[BEGIN ROWS]

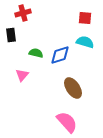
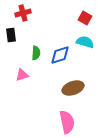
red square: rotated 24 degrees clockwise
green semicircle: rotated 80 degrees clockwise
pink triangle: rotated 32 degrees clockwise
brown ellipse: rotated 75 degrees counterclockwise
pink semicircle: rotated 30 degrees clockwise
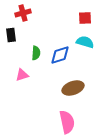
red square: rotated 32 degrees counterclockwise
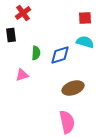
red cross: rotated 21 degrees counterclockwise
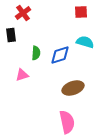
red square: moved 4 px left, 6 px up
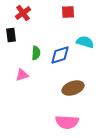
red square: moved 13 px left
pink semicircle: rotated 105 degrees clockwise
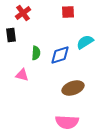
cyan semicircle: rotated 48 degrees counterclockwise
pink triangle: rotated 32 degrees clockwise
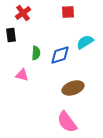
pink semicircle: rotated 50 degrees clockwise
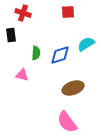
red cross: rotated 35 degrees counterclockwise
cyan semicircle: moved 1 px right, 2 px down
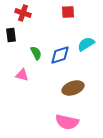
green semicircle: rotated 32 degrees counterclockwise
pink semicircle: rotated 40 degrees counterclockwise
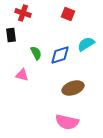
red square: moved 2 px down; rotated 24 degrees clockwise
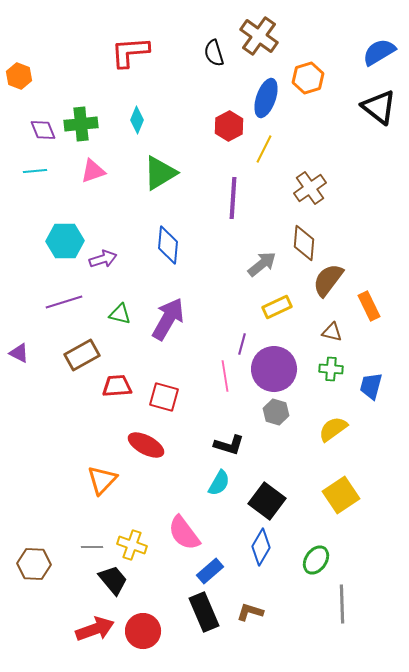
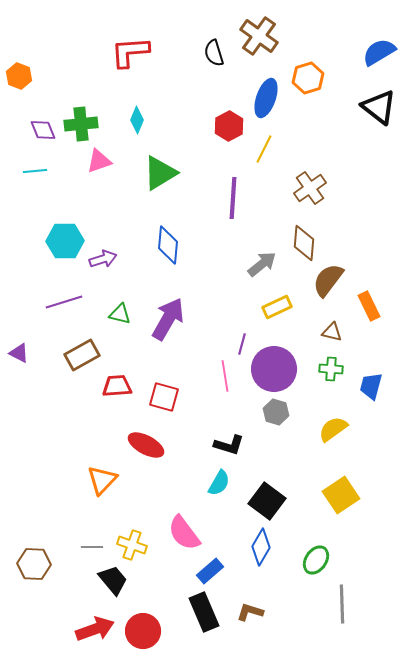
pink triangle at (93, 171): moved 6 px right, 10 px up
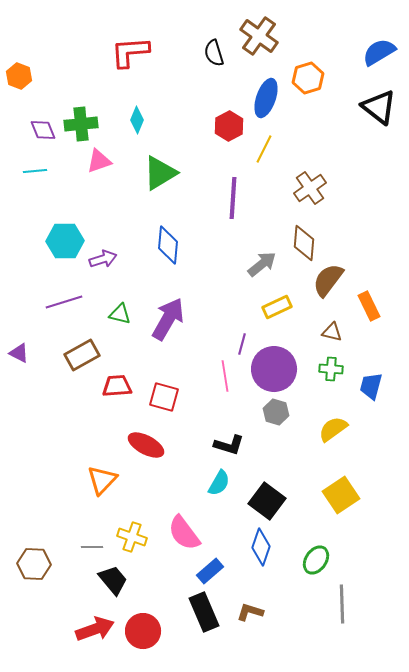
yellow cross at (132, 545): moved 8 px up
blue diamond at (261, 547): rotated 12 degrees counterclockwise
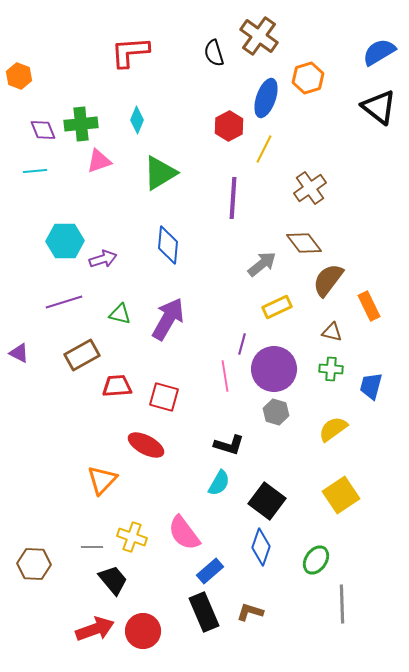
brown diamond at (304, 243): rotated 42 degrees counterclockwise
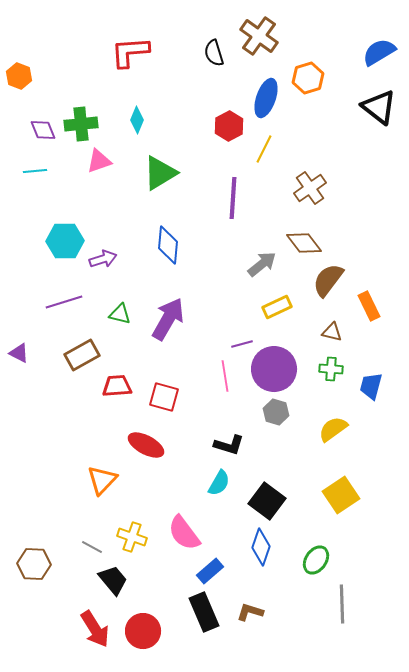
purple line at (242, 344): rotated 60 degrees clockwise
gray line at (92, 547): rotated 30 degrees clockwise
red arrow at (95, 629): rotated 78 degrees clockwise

[END ROWS]

**WHAT THE EXERCISE ASKS**.
Repeat the lines above word for word, starting at the very first one and ending at the line that contains "cyan semicircle: moved 1 px right, 2 px down". Leave the pictures out of your answer.

**WRITTEN REPLY**.
red square: rotated 24 degrees clockwise
green semicircle: rotated 80 degrees clockwise
pink triangle: rotated 32 degrees clockwise
brown ellipse: rotated 75 degrees counterclockwise
pink semicircle: rotated 30 degrees clockwise
red square: rotated 32 degrees counterclockwise
red cross: rotated 21 degrees counterclockwise
red square: moved 4 px left, 6 px up
red square: moved 13 px left
pink semicircle: rotated 105 degrees clockwise
cyan semicircle: rotated 48 degrees counterclockwise
pink triangle: rotated 32 degrees clockwise
pink semicircle: rotated 50 degrees clockwise
red cross: rotated 35 degrees counterclockwise
cyan semicircle: moved 1 px right, 2 px down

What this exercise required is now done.